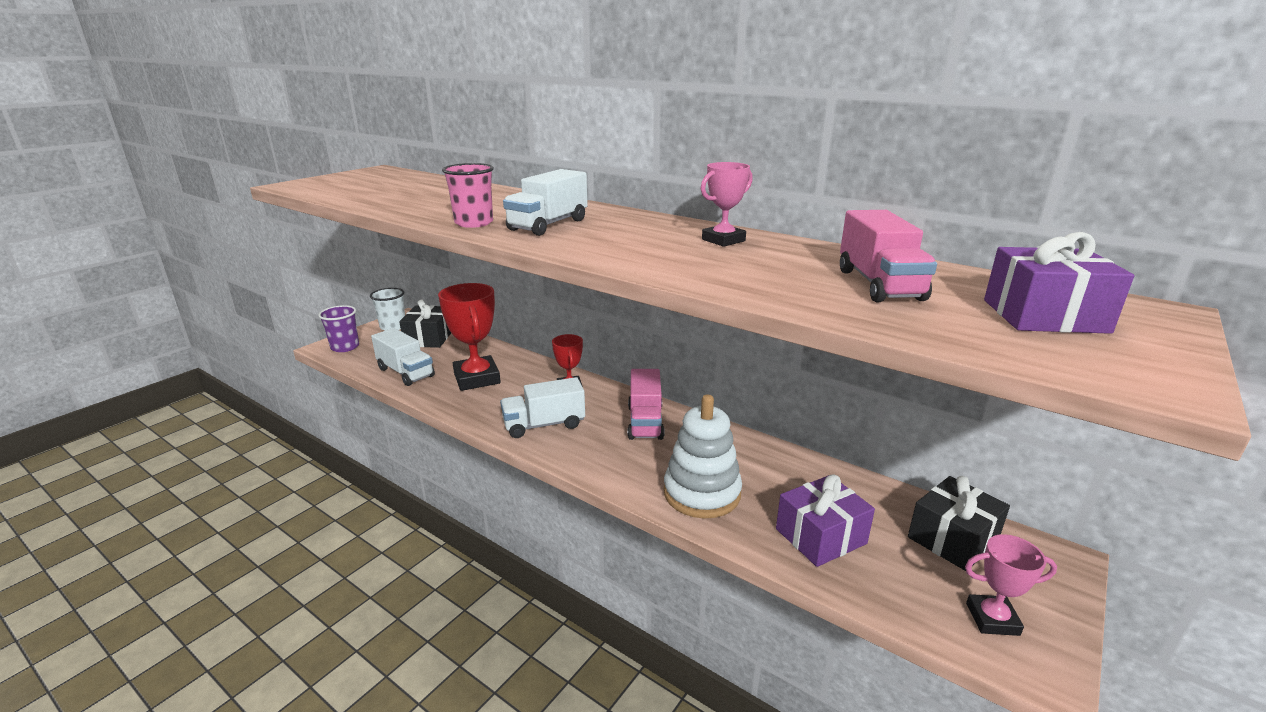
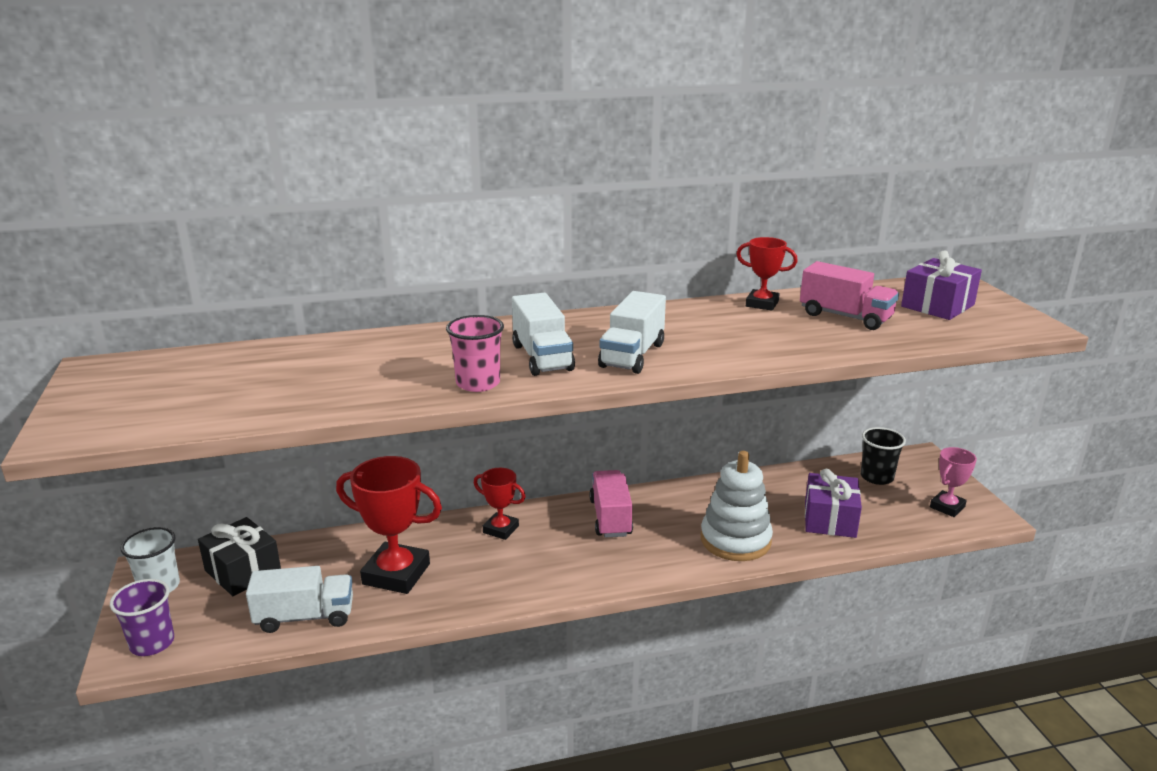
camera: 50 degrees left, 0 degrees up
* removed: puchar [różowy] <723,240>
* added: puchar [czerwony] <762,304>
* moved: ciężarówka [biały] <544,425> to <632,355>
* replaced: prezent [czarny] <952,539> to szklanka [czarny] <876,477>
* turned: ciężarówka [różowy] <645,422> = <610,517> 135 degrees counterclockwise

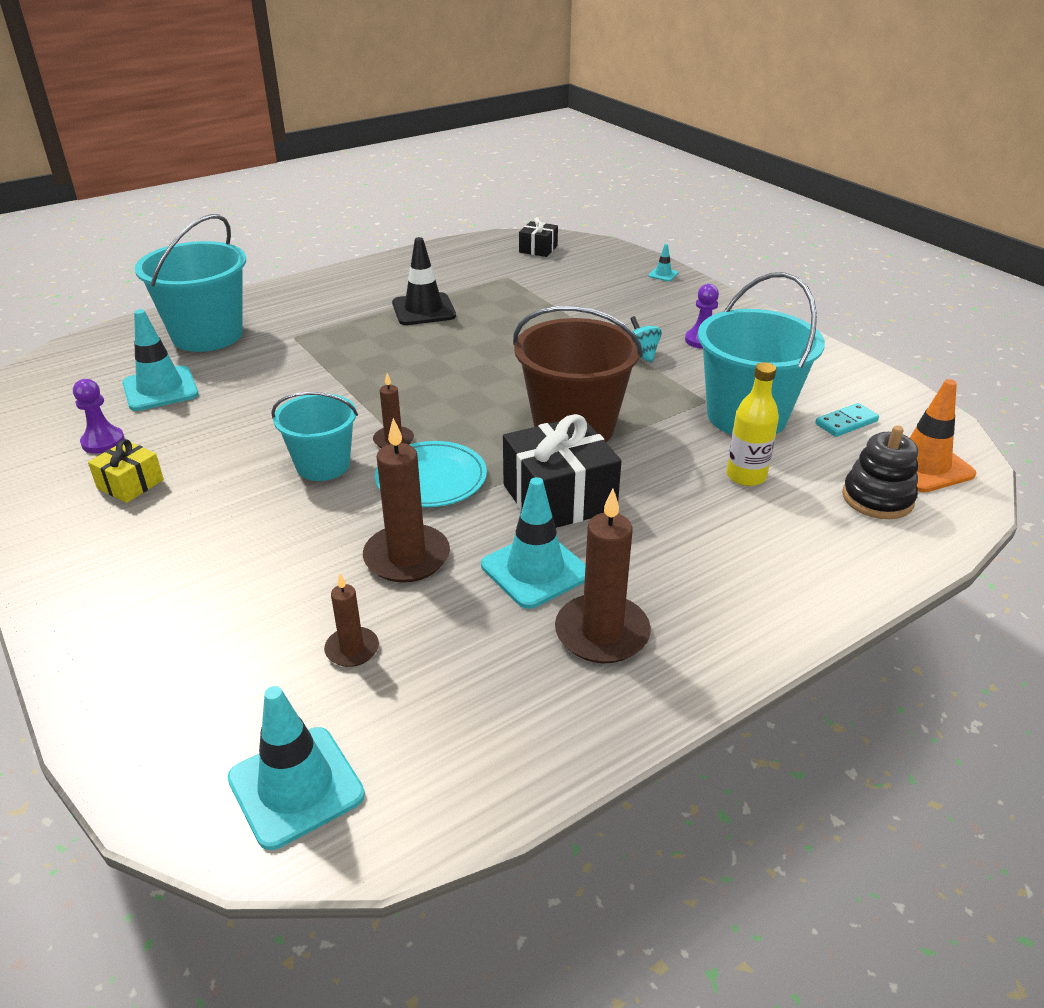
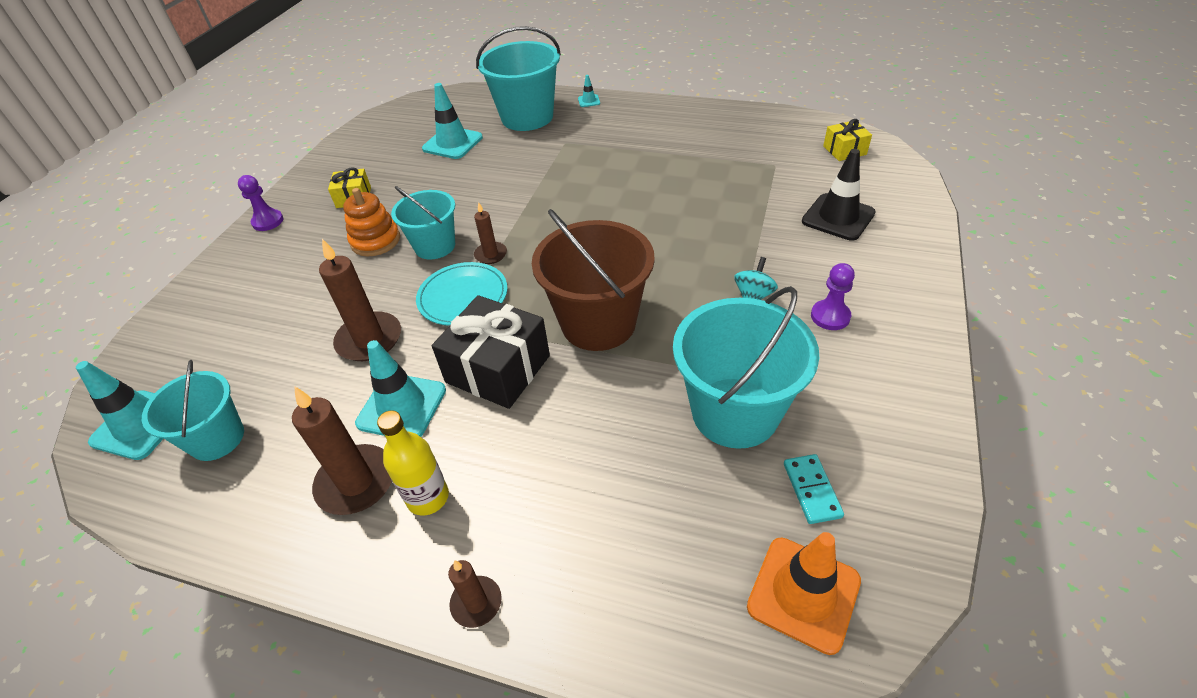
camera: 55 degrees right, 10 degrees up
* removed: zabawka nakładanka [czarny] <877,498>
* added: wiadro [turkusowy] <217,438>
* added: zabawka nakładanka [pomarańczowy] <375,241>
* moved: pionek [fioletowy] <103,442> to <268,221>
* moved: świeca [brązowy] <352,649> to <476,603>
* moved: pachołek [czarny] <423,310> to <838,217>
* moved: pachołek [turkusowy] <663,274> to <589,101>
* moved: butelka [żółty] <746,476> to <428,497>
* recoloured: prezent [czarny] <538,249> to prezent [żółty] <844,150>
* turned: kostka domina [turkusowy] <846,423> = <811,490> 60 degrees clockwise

--------

__WHAT YOU ARE ASKED TO DO__: Search the records for lines holding the word "puchar", then copy each line you find.

__SOLUTION TO THIS TASK__:
* removed: puchar [różowy] <723,240>
* added: puchar [czerwony] <762,304>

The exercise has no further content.